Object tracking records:
☆ ☆ ☆ ☆ ☆
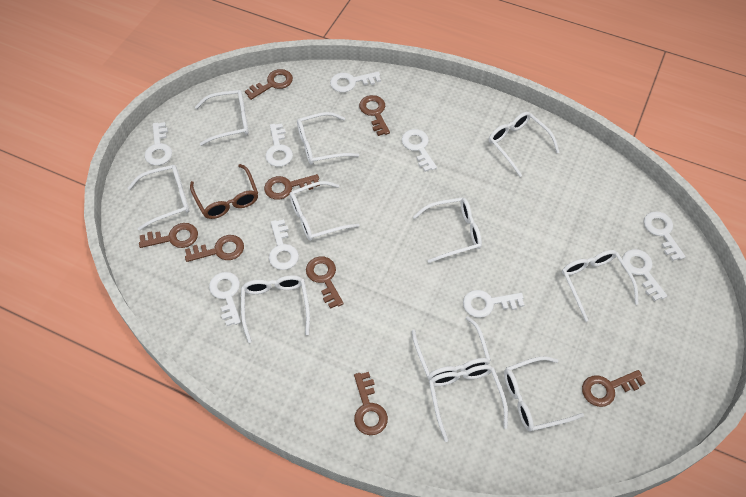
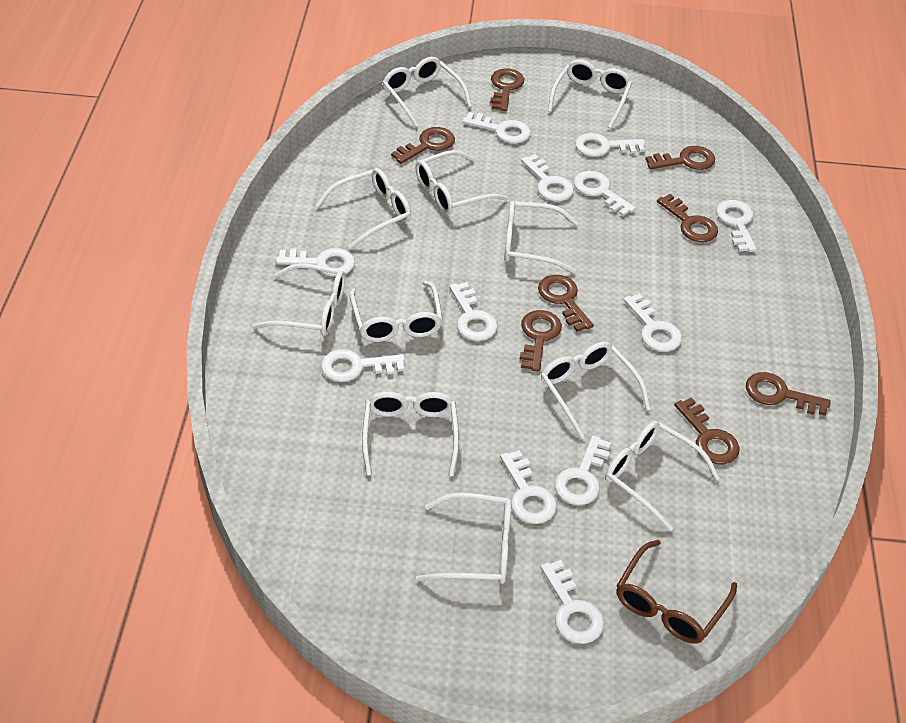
white key: 9 -> 12

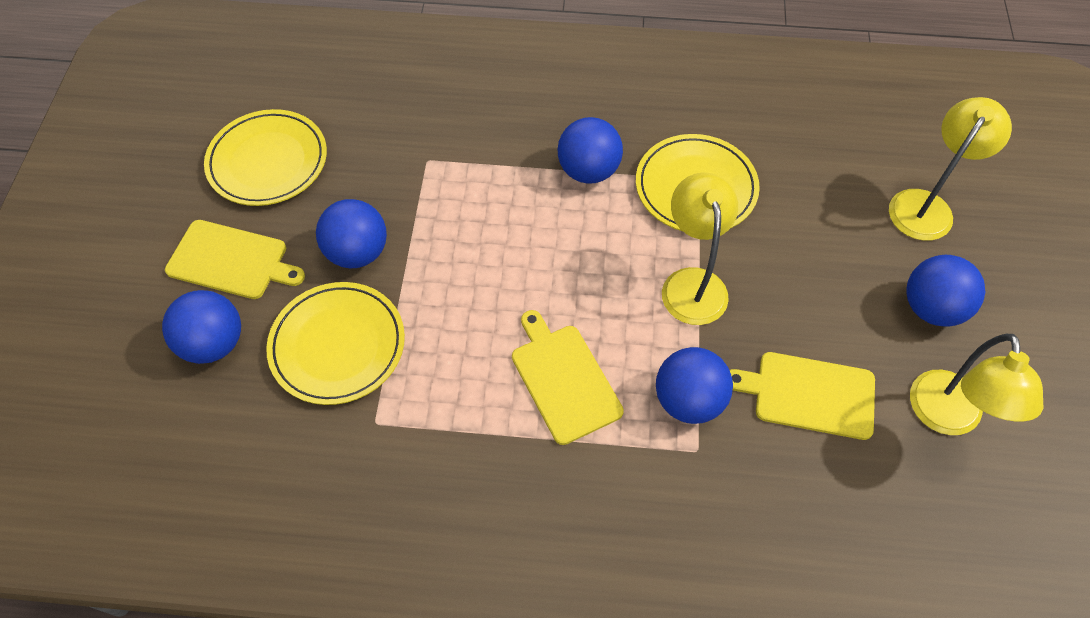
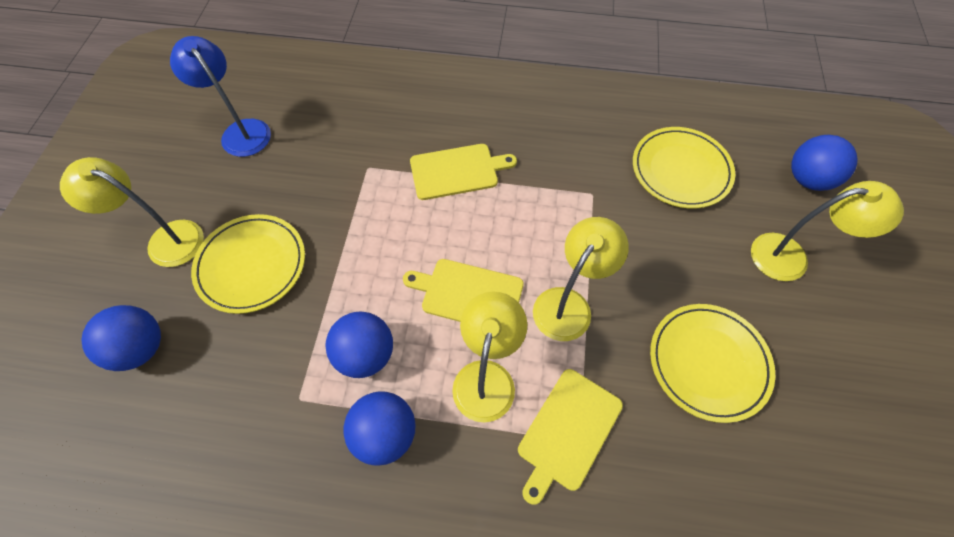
blue ball: 5 -> 4
blue lamp: 0 -> 1
yellow lamp: 3 -> 4

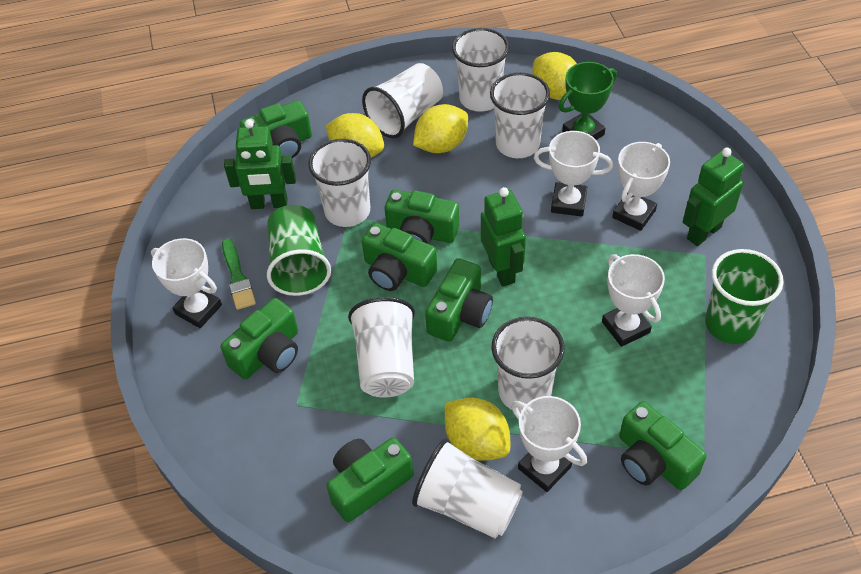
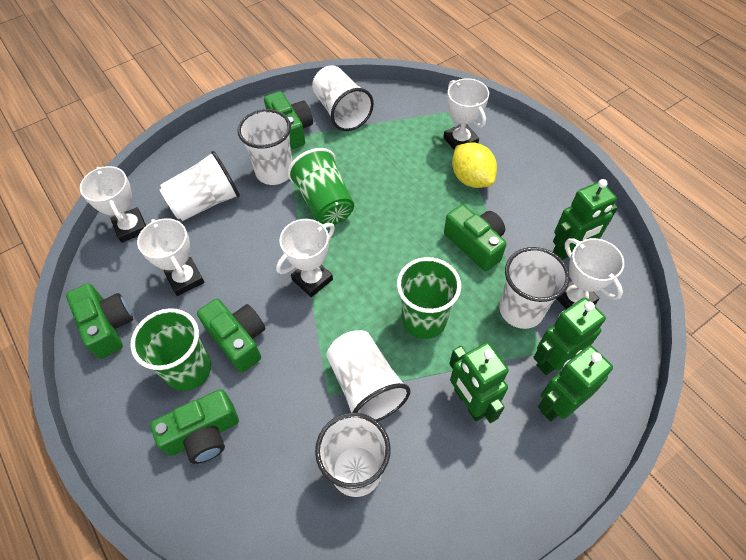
green brush: 1 -> 0
green camera: 7 -> 5
green cup: 2 -> 3
green robot: 3 -> 4
green trophy: 1 -> 0
white cup: 7 -> 6
yellow lemon: 4 -> 1

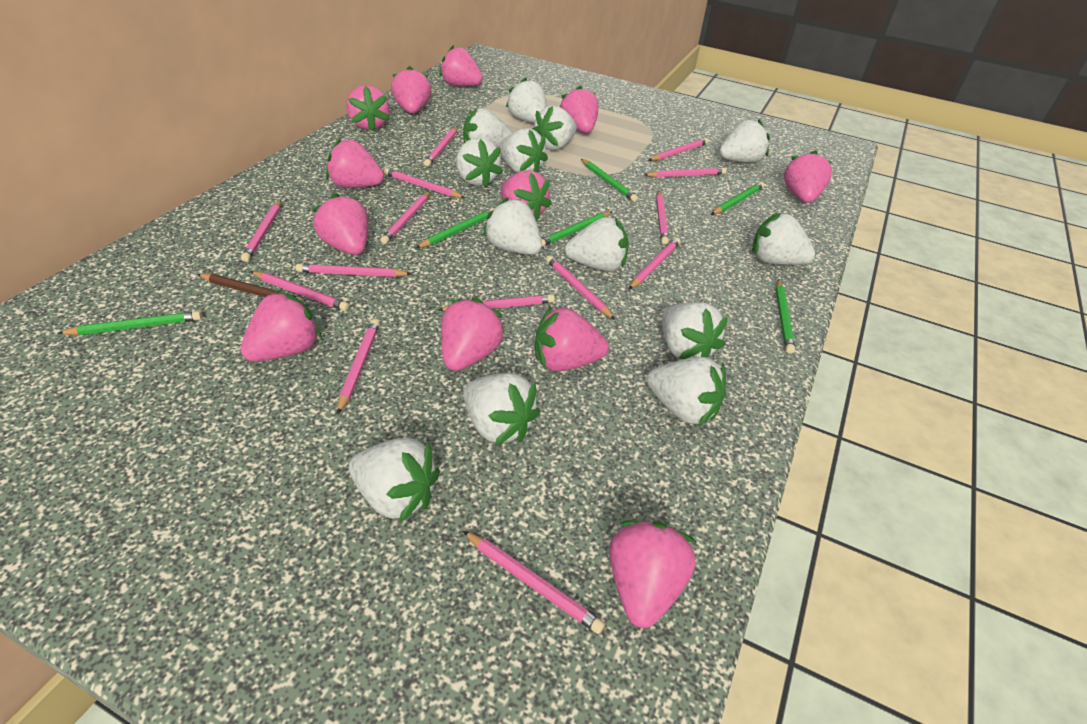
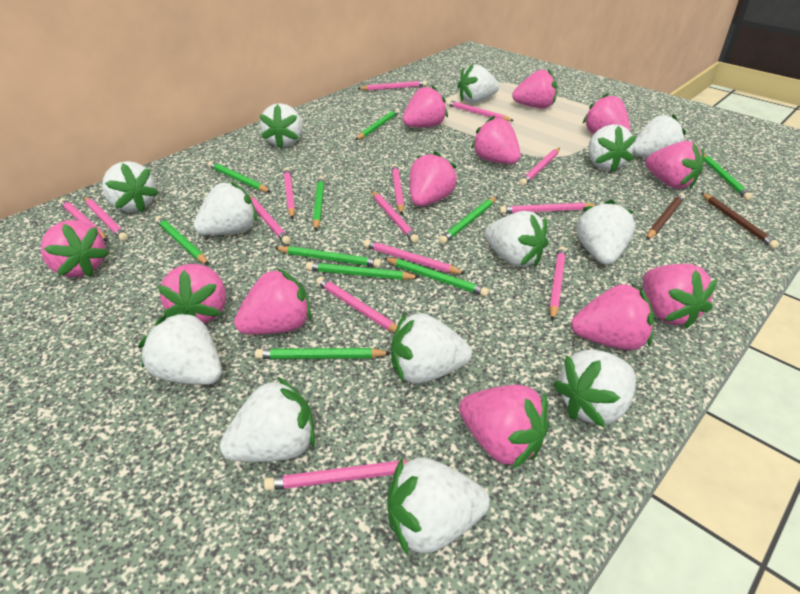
brown pencil: 1 -> 2
green pencil: 6 -> 10

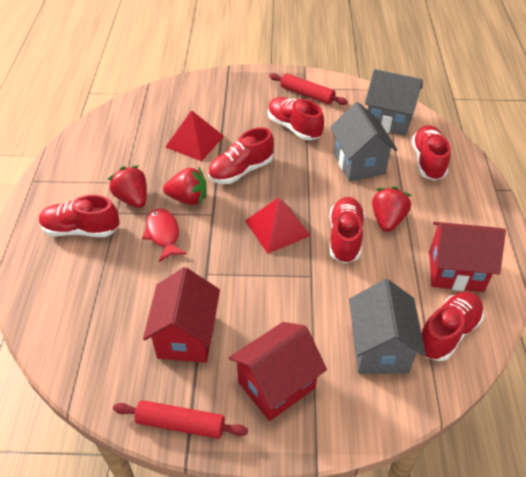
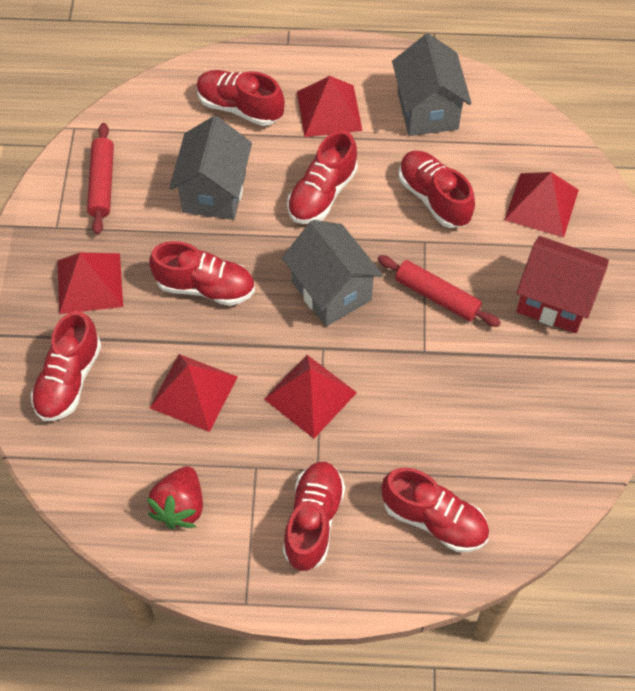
red fish: 1 -> 0
red house: 3 -> 1
red pyramid: 2 -> 5
red shoe: 6 -> 7
red strawberry: 3 -> 1

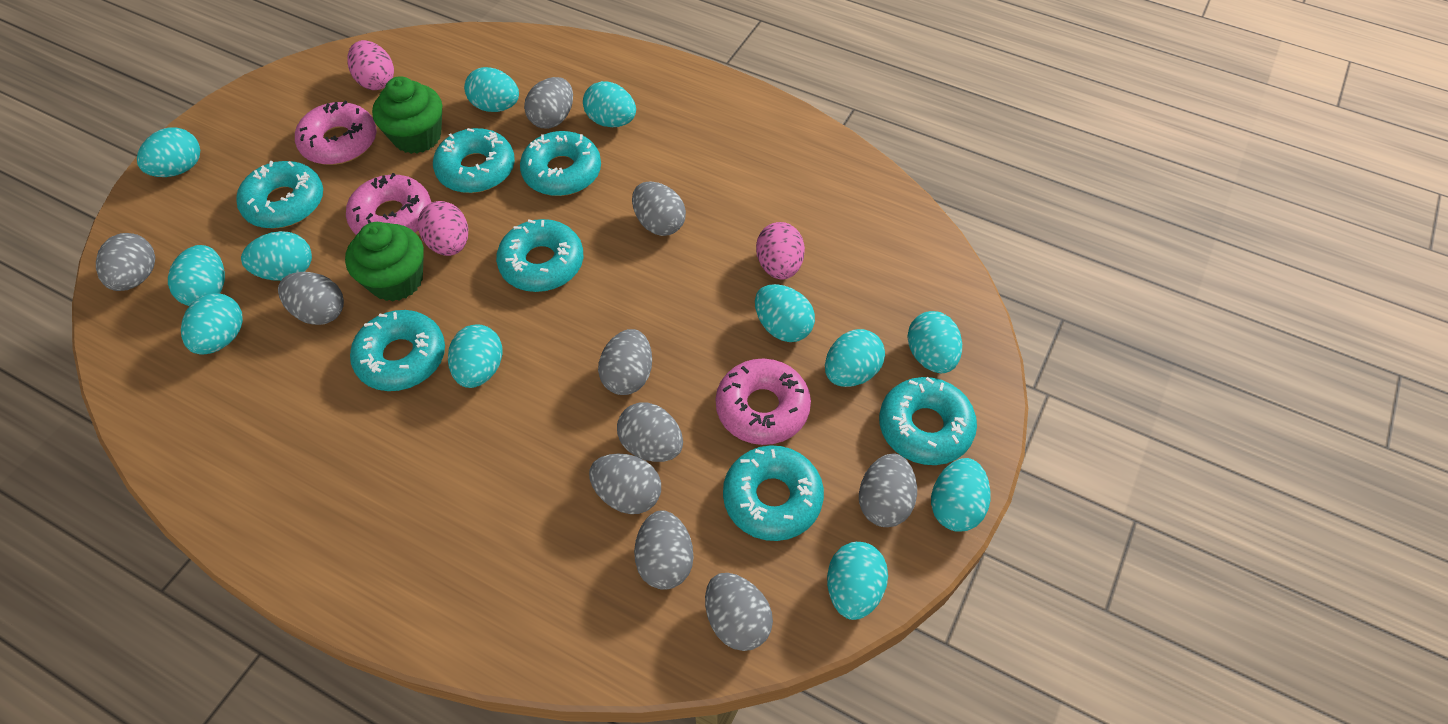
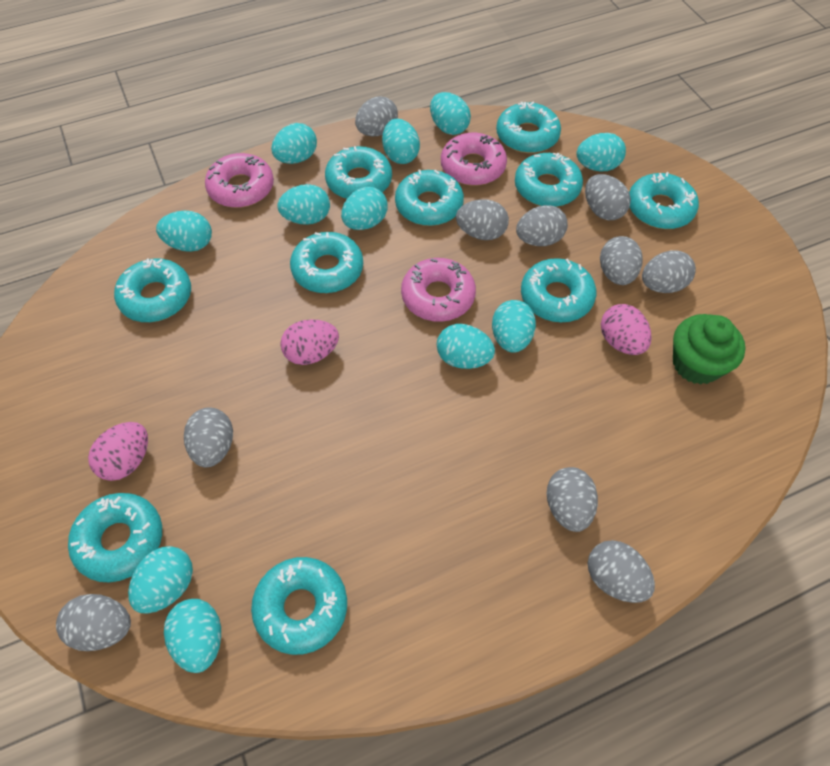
green cupcake: 2 -> 1
turquoise donut: 7 -> 10
turquoise egg: 12 -> 11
☆ ☆ ☆ ☆ ☆
Above are the records; copy exactly the lines from the one with "green cupcake: 2 -> 1" through the final line.

green cupcake: 2 -> 1
turquoise donut: 7 -> 10
turquoise egg: 12 -> 11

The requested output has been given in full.